Content starts

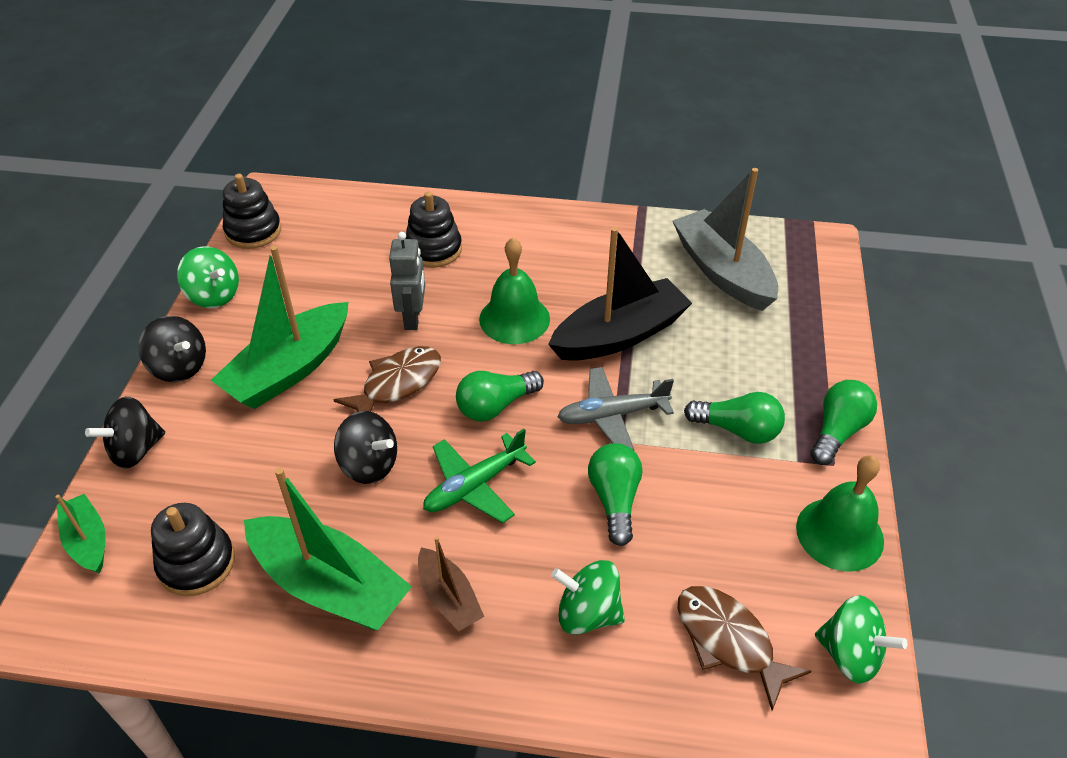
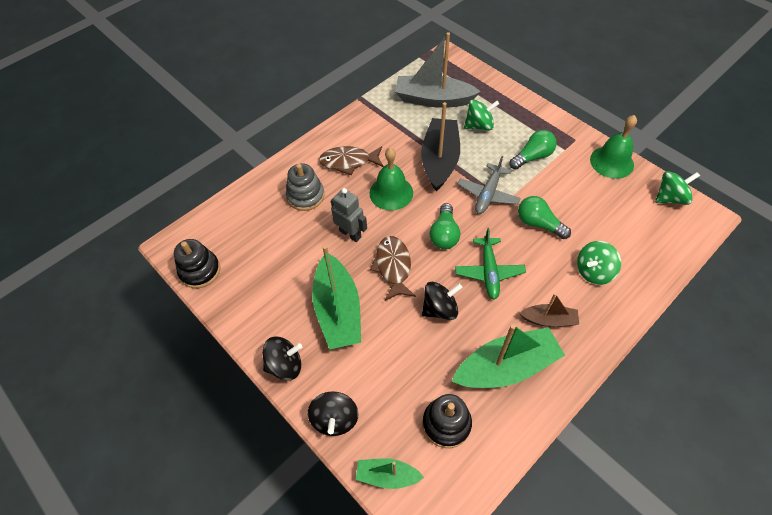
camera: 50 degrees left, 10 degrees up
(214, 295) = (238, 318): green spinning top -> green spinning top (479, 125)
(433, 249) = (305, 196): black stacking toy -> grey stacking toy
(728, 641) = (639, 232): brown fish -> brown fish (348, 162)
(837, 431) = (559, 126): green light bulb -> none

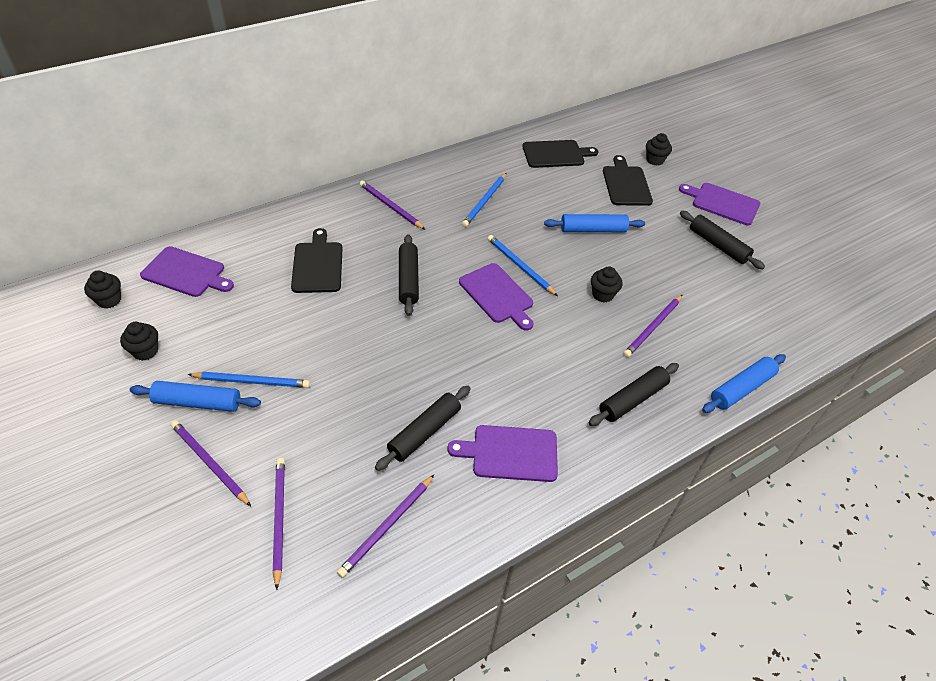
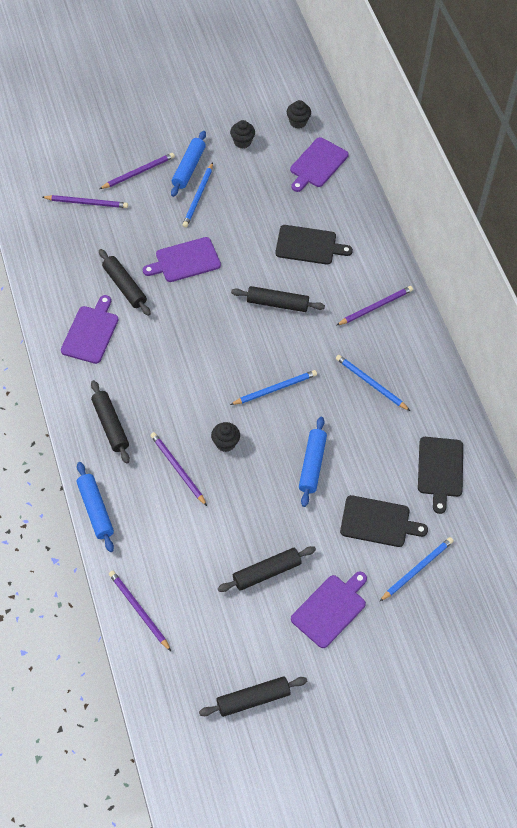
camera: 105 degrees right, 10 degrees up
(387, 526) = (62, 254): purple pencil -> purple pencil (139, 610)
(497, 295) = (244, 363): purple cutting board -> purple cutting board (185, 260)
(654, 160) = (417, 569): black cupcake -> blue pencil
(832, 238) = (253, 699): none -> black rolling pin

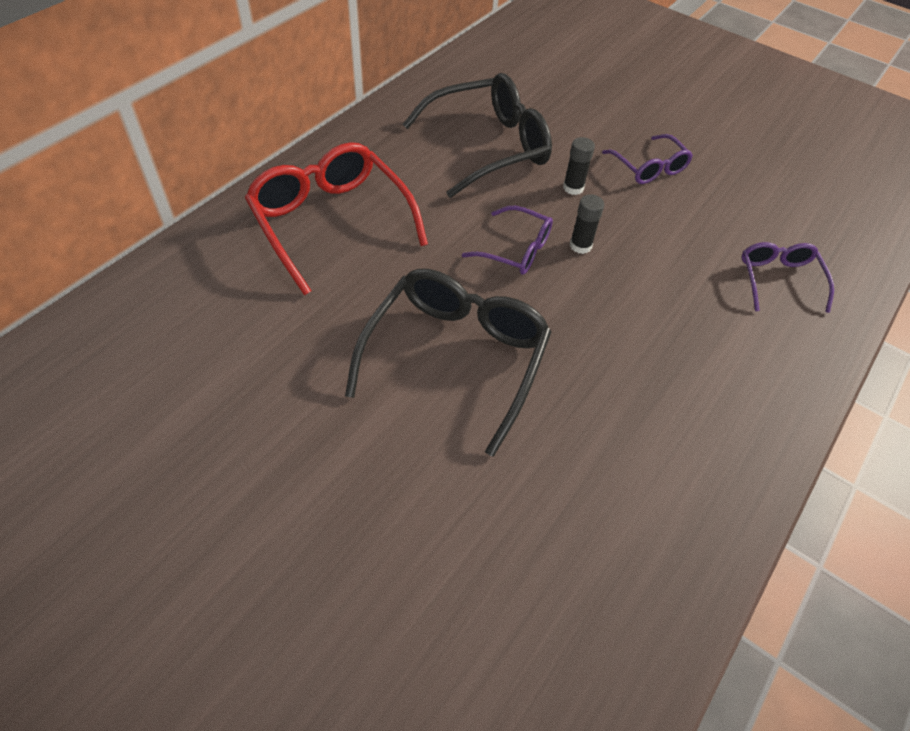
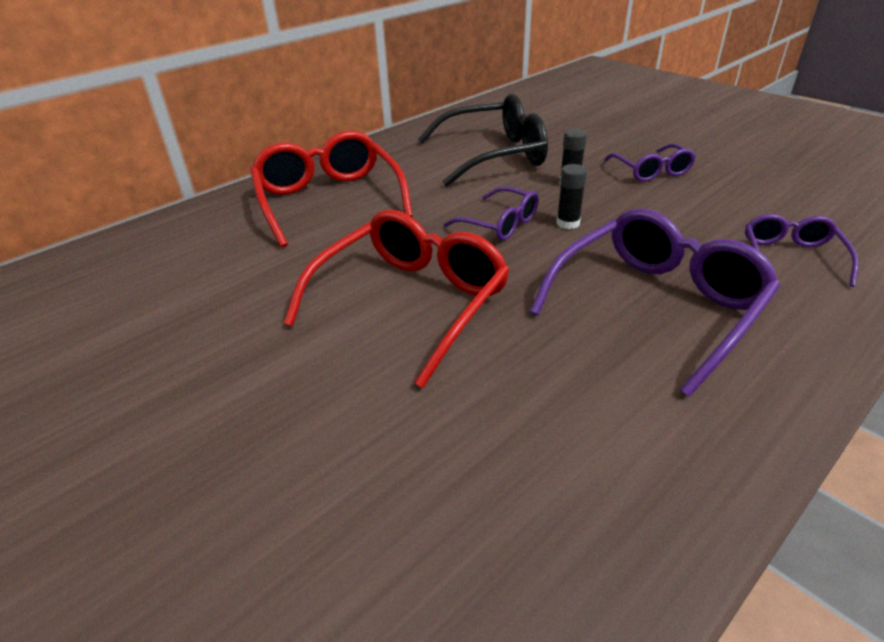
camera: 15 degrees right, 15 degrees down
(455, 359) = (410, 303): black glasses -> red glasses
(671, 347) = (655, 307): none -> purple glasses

Content ends

**Your task**
Copy exactly. Start at the line containing "(455, 359) = (410, 303): black" and continue through the last line of the records.

**Response below**
(455, 359) = (410, 303): black glasses -> red glasses
(671, 347) = (655, 307): none -> purple glasses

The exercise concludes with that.